Scan the entries for the word "turned". Every line that has it should be copied.

┄┄┄┄┄┄┄┄┄┄┄┄┄┄┄┄┄┄┄┄

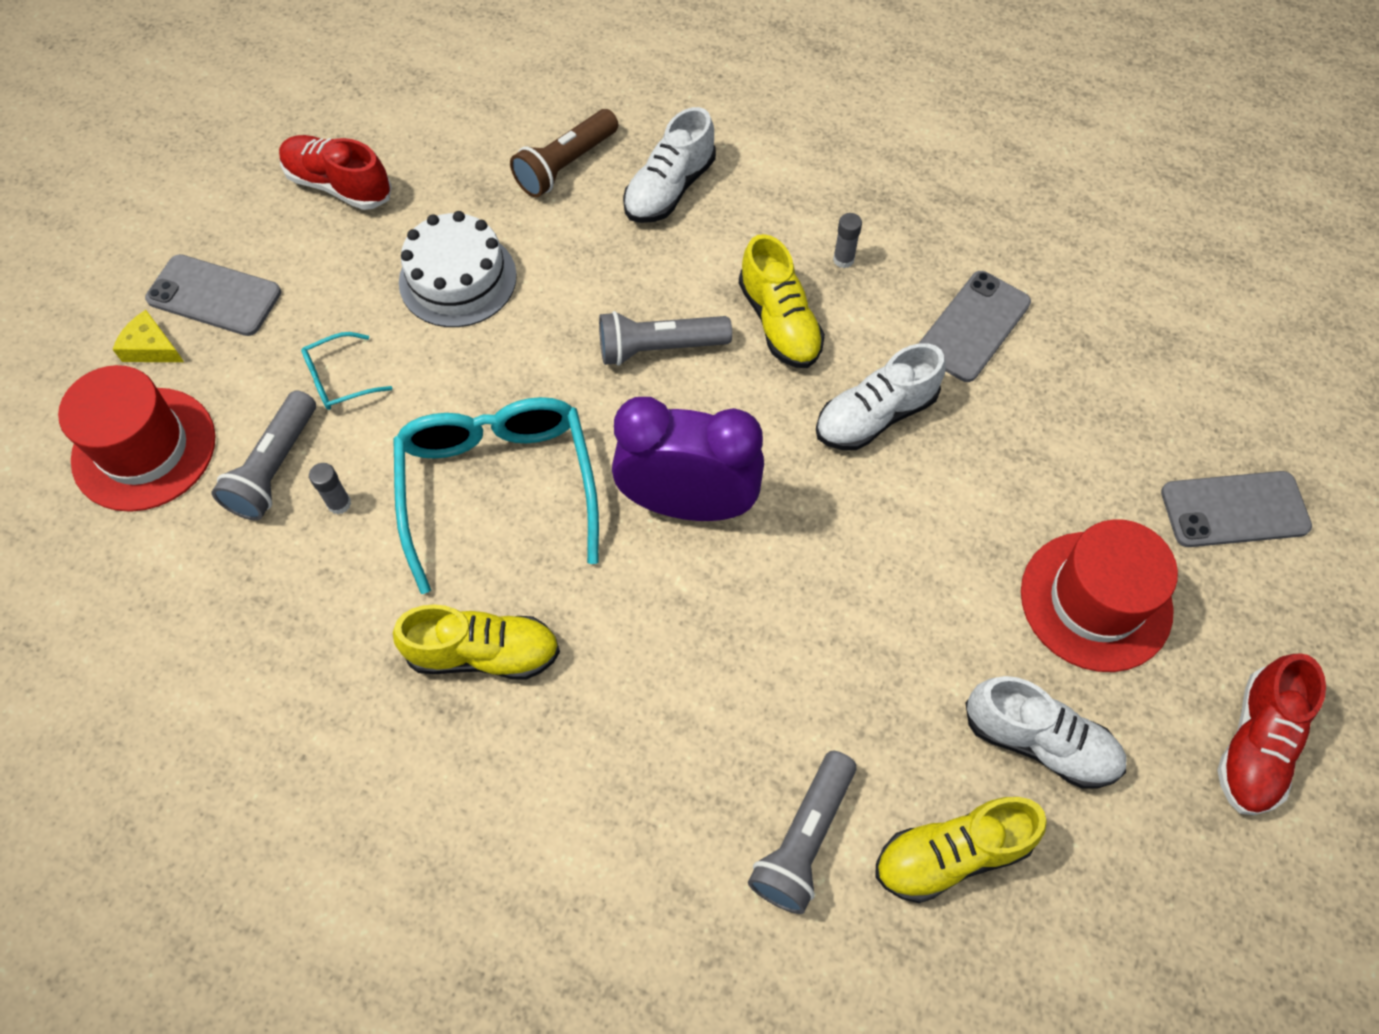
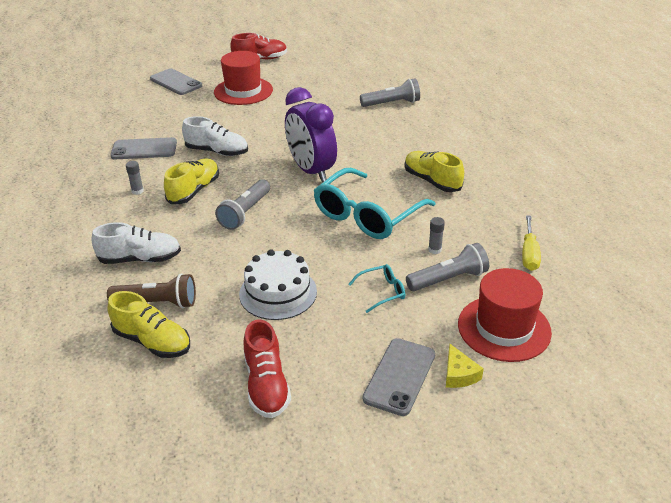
camera: 130 degrees left, 25 degrees down
(199, 612) = (529, 253): none -> yellow screwdriver
(214, 296) = (399, 376): grey phone -> grey phone turned 45 degrees clockwise
(339, 379) = (382, 292): turquoise glasses -> turquoise glasses turned 45 degrees counterclockwise
(659, 348) = (245, 212): grey flashlight -> grey flashlight turned 75 degrees clockwise
(951, 854) = (359, 84): yellow shoe -> yellow shoe (152, 341)
(1039, 742) = (305, 84): white shoe -> none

┄┄┄┄┄┄┄┄┄┄┄┄┄┄┄┄┄┄┄┄

*Response for this exercise*:
(214, 296) = (399, 376): grey phone -> grey phone turned 45 degrees clockwise
(339, 379) = (382, 292): turquoise glasses -> turquoise glasses turned 45 degrees counterclockwise
(659, 348) = (245, 212): grey flashlight -> grey flashlight turned 75 degrees clockwise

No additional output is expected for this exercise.